* [Problem to work on]: Copy out word for word the part of the items below that opens with the line containing "blue line: rotated 15 degrees clockwise" and closes with the line containing "black line: moved 3 px up", including both of those lines.

* [Records for the exercise]:

* * * *

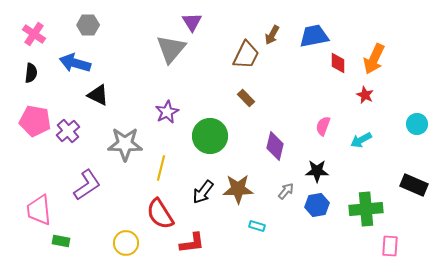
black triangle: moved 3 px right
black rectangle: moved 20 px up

* * * *

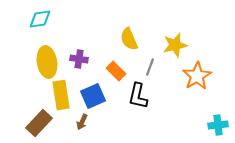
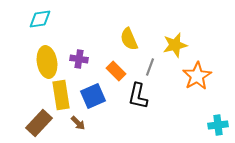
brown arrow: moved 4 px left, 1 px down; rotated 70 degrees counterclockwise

* * * *

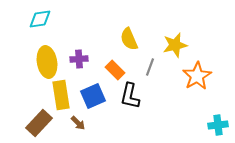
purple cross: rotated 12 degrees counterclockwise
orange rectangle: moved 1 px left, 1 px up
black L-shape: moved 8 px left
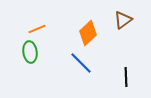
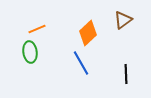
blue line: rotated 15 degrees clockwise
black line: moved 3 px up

* * * *

* [Reply to the task]:
blue line: rotated 15 degrees clockwise
black line: moved 3 px up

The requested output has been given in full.